_Exercise details_
Repeat the whole listing word for word, skipping pictures.

_Records shown_

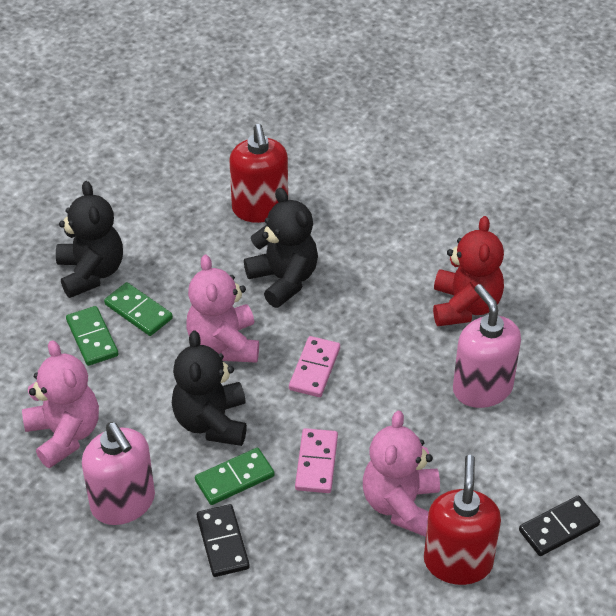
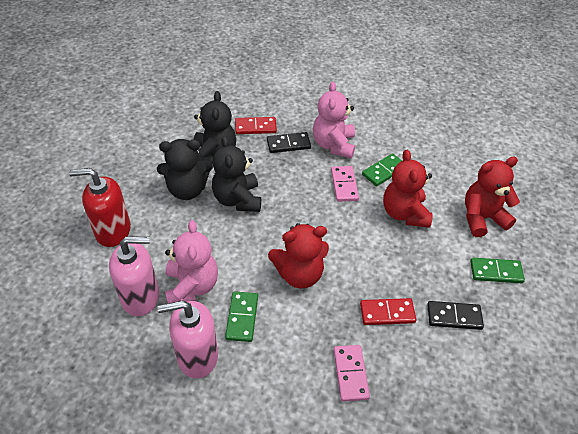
pink teddy bear: 3 -> 2
red domino: 0 -> 2
red soap dispenser: 2 -> 1
red teddy bear: 1 -> 3

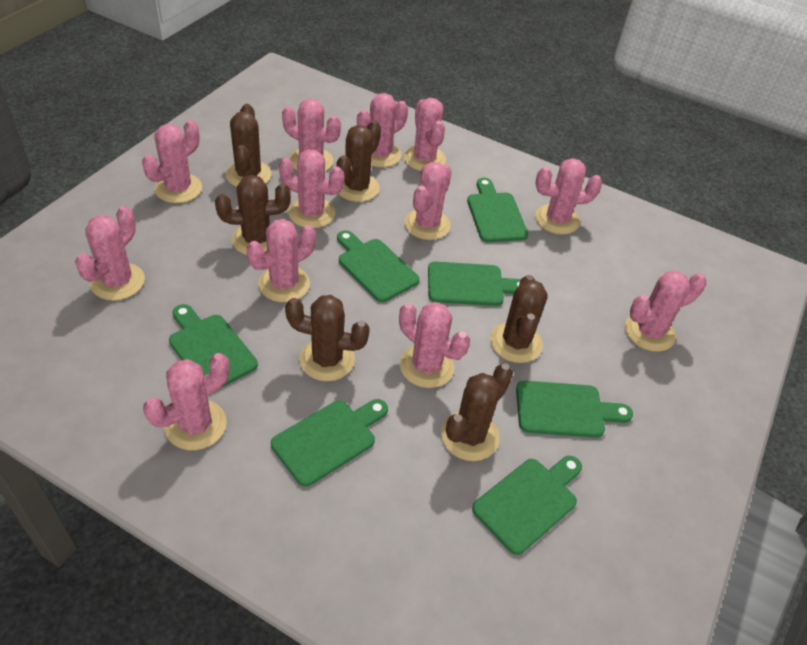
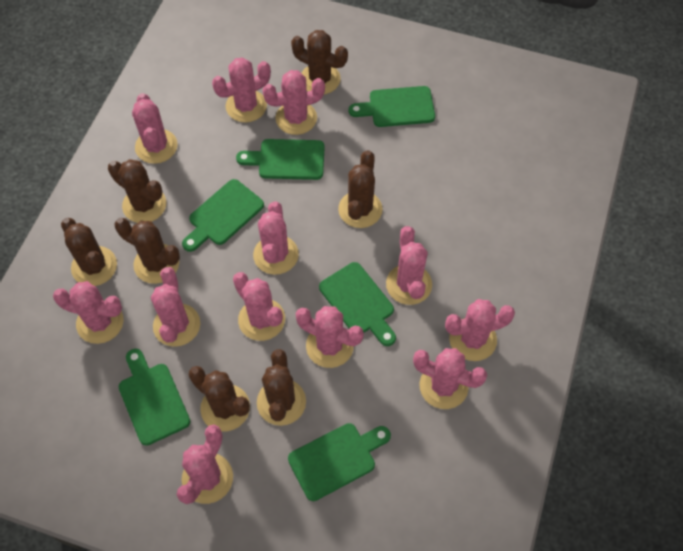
brown cactus: 6 -> 7
green cutting board: 7 -> 6

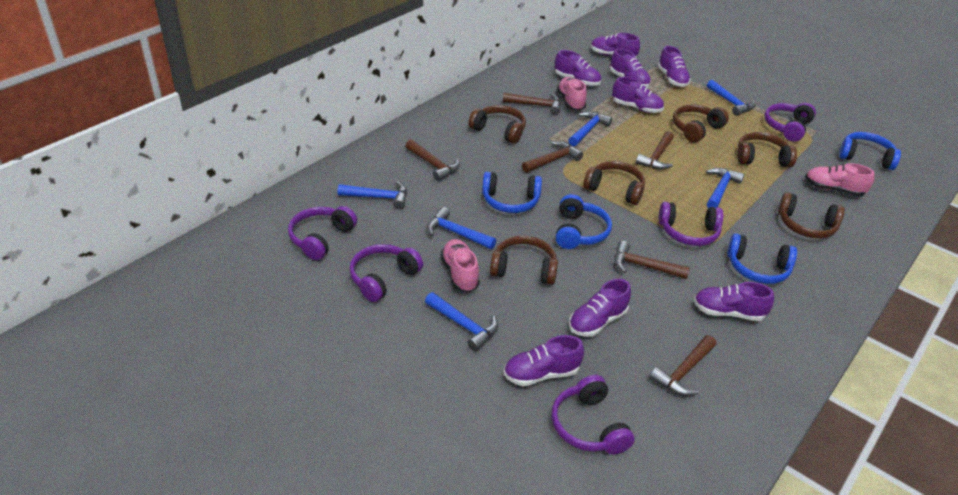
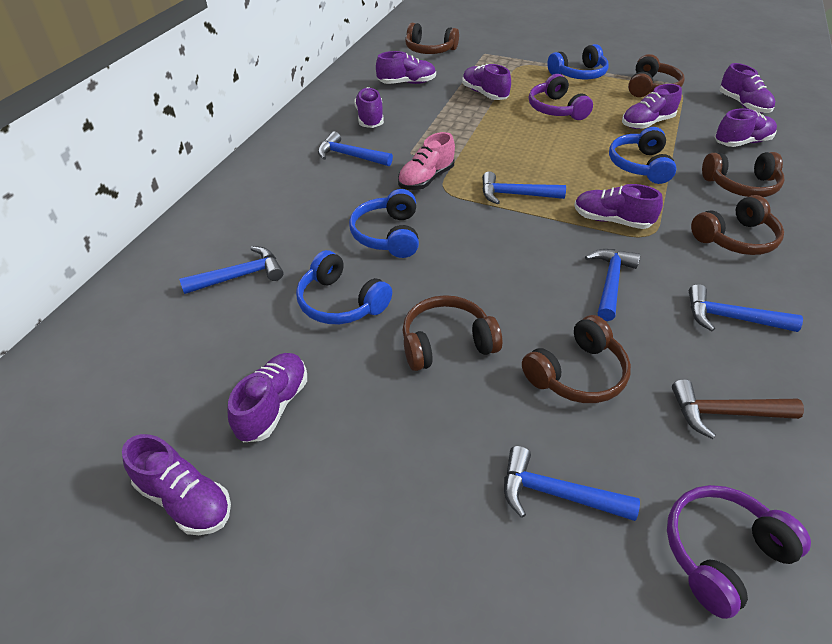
brown hammer: 6 -> 1
pink shoe: 3 -> 1
purple headphones: 5 -> 2
purple shoe: 8 -> 9

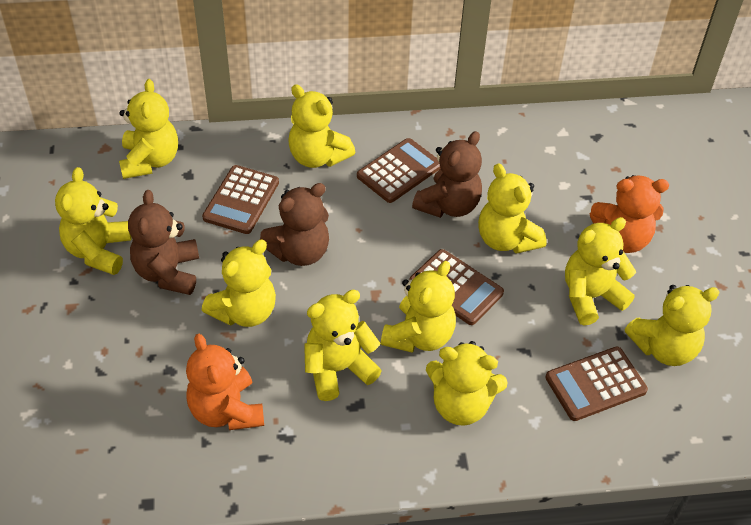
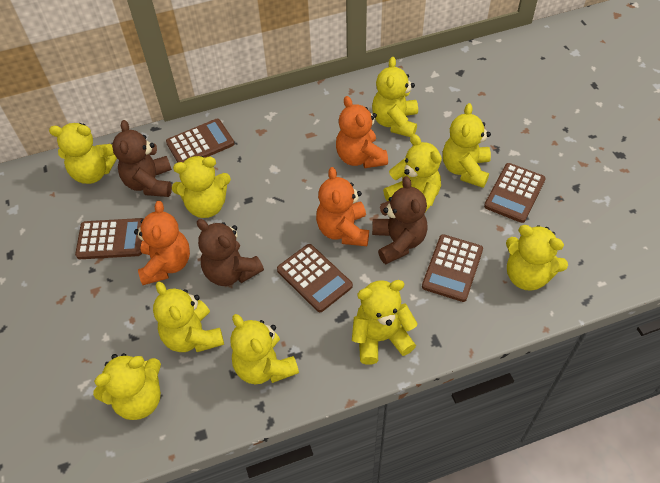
brown calculator: 4 -> 5
orange teddy bear: 2 -> 3

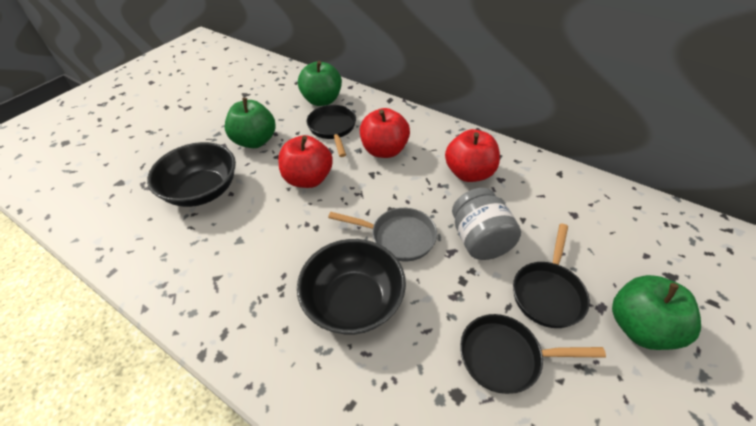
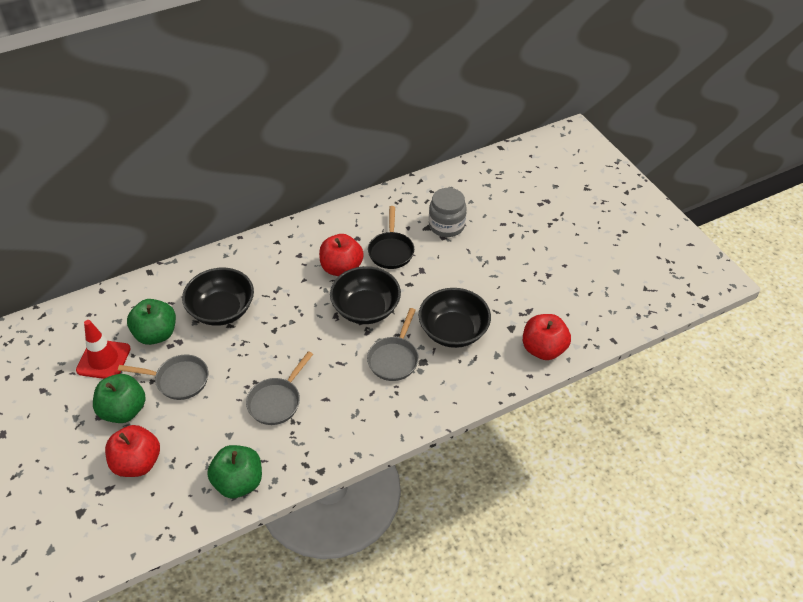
black bowl: 2 -> 3
black pan: 3 -> 1
grey pan: 1 -> 3
red traffic cone: 0 -> 1

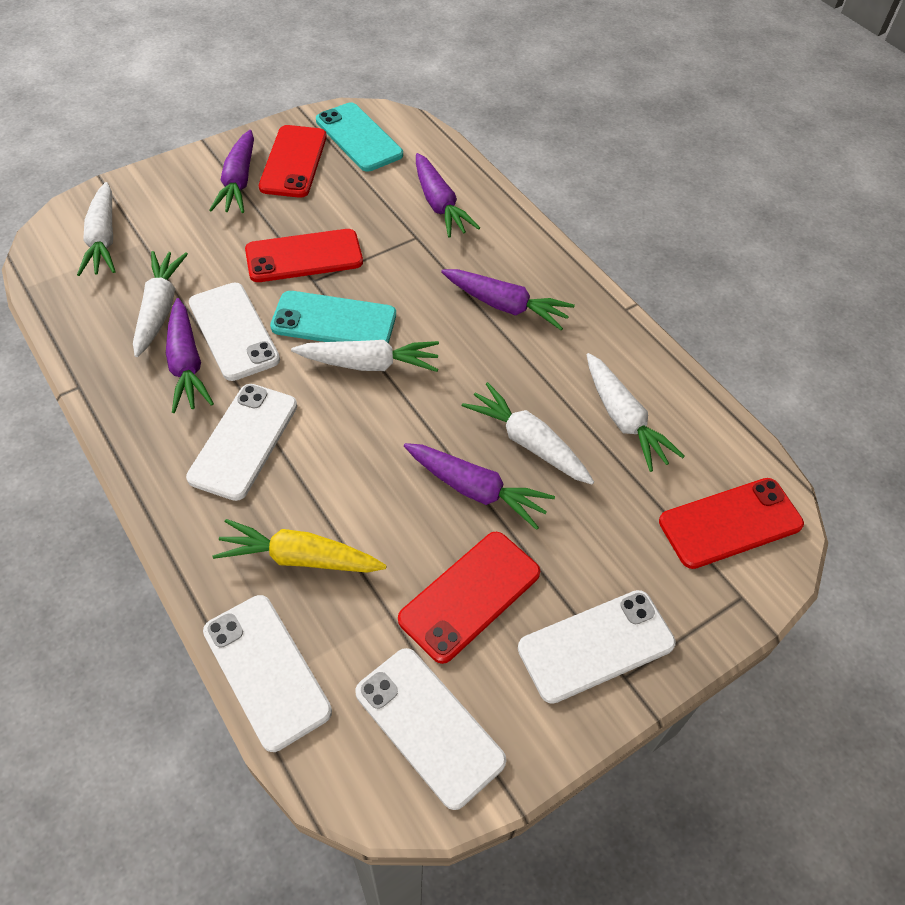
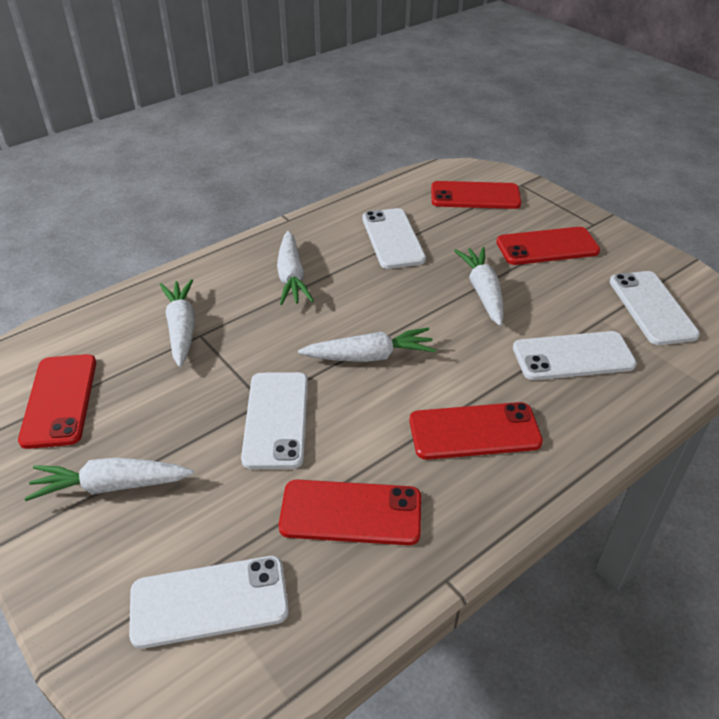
purple carrot: 5 -> 0
red phone: 4 -> 5
turquoise phone: 2 -> 0
yellow carrot: 1 -> 0

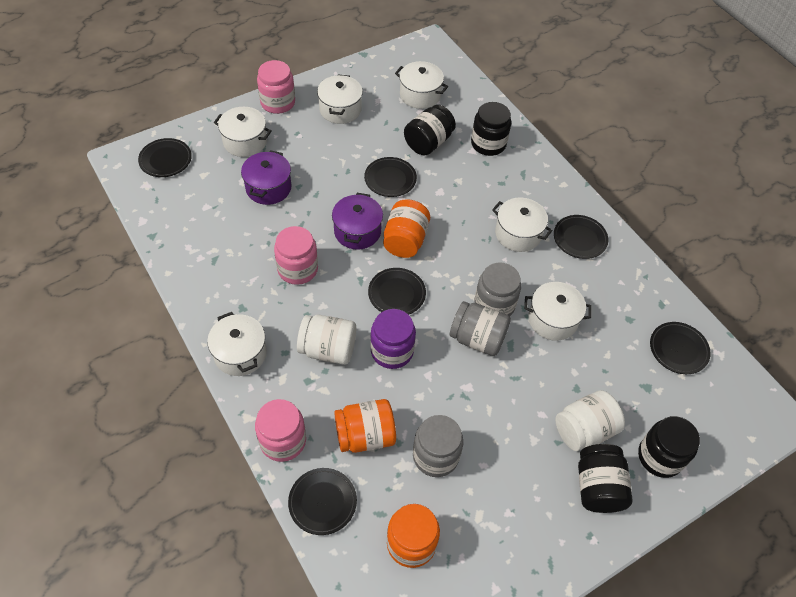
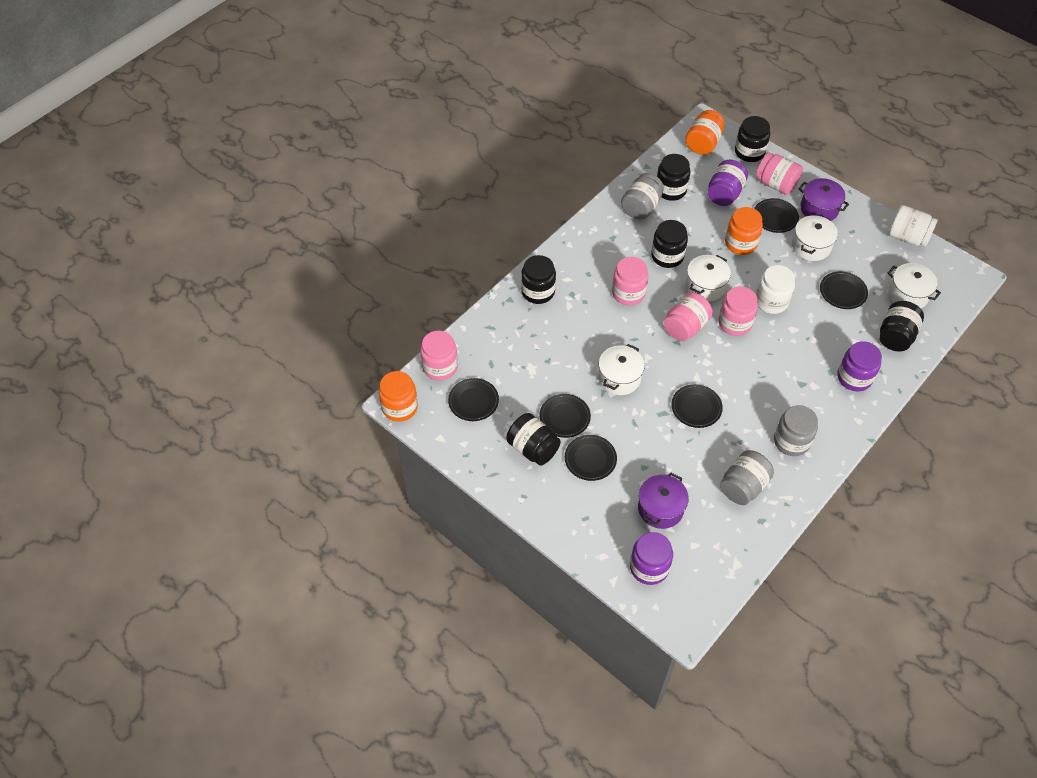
black jar: 4 -> 6
pink jar: 3 -> 5
purple jar: 1 -> 3
white pot: 6 -> 4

_Your response_
pink teddy bear: 3 -> 2
red domino: 0 -> 2
red soap dispenser: 2 -> 1
red teddy bear: 1 -> 3

brown cactus: 6 -> 7
green cutting board: 7 -> 6

brown hammer: 6 -> 1
pink shoe: 3 -> 1
purple headphones: 5 -> 2
purple shoe: 8 -> 9

brown calculator: 4 -> 5
orange teddy bear: 2 -> 3

black bowl: 2 -> 3
black pan: 3 -> 1
grey pan: 1 -> 3
red traffic cone: 0 -> 1

purple carrot: 5 -> 0
red phone: 4 -> 5
turquoise phone: 2 -> 0
yellow carrot: 1 -> 0

black jar: 4 -> 6
pink jar: 3 -> 5
purple jar: 1 -> 3
white pot: 6 -> 4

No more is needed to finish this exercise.